(REQUIREMENT): Copy the result of filtering the entries below for lines that include the string "yellow".

(GIVEN DATA):
****
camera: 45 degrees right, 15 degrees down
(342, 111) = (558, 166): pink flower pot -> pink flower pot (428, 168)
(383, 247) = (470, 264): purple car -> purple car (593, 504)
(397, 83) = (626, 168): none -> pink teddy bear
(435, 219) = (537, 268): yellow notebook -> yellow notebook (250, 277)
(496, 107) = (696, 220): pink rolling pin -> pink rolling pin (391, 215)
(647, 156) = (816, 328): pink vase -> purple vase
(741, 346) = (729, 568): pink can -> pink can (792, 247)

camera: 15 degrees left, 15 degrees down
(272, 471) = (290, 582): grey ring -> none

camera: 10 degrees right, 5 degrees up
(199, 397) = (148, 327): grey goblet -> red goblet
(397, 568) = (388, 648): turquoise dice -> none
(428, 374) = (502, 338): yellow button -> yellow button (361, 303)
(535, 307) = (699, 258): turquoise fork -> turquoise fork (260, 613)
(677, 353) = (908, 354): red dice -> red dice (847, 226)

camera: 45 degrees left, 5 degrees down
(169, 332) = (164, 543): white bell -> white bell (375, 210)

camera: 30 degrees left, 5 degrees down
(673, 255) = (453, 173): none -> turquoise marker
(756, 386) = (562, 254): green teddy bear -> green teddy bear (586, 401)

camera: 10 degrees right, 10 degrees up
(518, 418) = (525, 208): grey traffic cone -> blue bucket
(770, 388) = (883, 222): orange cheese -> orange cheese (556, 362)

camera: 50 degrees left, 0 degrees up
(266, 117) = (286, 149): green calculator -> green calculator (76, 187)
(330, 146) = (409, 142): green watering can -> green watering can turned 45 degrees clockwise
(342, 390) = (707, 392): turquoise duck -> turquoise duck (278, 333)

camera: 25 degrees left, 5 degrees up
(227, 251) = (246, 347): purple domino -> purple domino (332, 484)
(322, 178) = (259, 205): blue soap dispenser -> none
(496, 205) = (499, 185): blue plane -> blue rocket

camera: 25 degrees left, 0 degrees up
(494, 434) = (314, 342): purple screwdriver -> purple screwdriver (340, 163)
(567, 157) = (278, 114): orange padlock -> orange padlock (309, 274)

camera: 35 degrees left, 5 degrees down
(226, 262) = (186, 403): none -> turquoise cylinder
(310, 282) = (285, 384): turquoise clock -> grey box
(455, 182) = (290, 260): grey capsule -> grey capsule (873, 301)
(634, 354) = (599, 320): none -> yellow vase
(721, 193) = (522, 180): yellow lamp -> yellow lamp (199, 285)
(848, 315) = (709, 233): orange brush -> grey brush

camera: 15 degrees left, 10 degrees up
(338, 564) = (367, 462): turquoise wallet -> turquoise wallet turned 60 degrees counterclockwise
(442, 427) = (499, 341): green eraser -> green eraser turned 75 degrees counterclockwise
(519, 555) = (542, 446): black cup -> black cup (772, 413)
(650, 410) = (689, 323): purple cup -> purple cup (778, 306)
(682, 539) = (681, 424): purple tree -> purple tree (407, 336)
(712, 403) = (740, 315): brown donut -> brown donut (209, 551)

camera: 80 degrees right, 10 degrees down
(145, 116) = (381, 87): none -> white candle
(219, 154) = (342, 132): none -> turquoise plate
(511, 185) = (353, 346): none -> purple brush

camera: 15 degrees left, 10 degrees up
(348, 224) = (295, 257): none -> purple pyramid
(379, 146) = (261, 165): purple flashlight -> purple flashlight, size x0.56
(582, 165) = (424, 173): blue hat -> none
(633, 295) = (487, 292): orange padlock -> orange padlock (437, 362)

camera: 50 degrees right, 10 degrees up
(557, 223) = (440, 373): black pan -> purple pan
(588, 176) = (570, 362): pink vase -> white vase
****
(SOLUTION BELOW):
(435, 219) = (537, 268): yellow notebook -> yellow notebook (250, 277)
(428, 374) = (502, 338): yellow button -> yellow button (361, 303)
(634, 354) = (599, 320): none -> yellow vase
(721, 193) = (522, 180): yellow lamp -> yellow lamp (199, 285)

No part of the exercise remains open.